ABOUT THIS EXERCISE - Type out the data exactly as given. Skip any image.

DATA BLOCK -
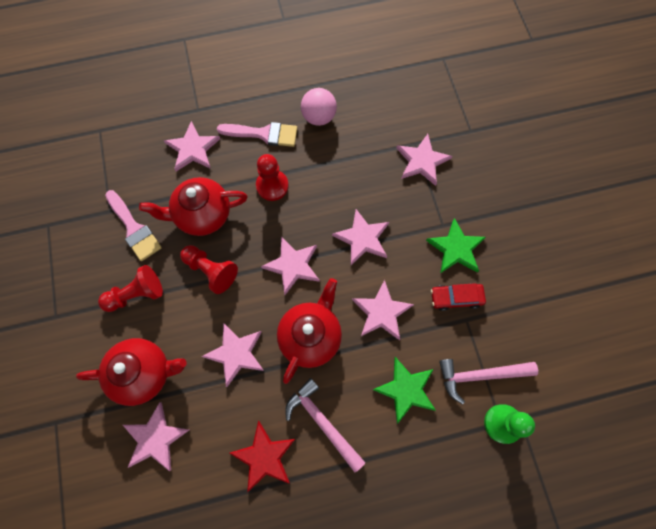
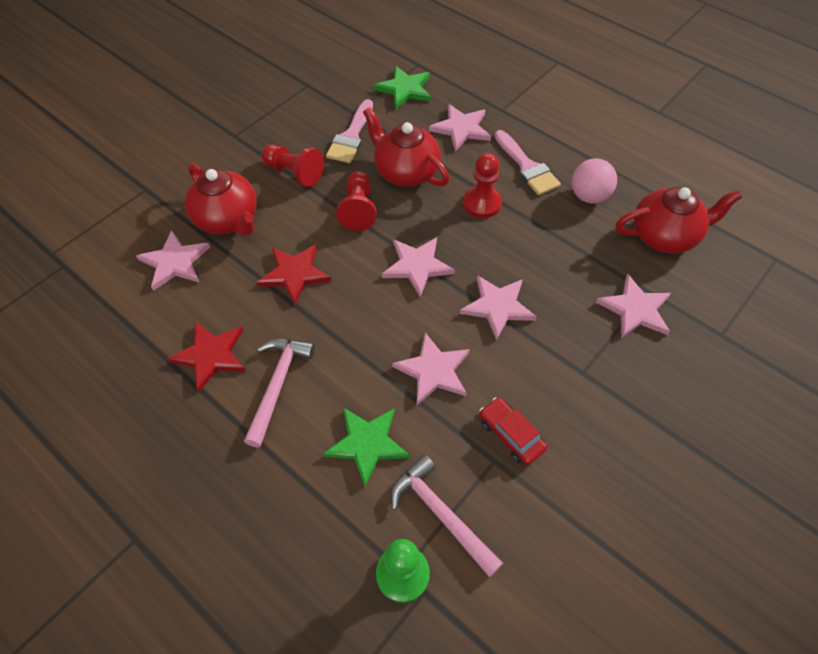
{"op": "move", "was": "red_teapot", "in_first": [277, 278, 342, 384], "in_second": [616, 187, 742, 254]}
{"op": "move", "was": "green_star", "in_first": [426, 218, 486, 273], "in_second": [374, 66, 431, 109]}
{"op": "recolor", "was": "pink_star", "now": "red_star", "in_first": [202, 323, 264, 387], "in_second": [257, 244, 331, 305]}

TASK RESPONSE -
{"op": "move", "was": "red_teapot", "in_first": [277, 278, 342, 384], "in_second": [616, 187, 742, 254]}
{"op": "move", "was": "green_star", "in_first": [426, 218, 486, 273], "in_second": [374, 66, 431, 109]}
{"op": "recolor", "was": "pink_star", "now": "red_star", "in_first": [202, 323, 264, 387], "in_second": [257, 244, 331, 305]}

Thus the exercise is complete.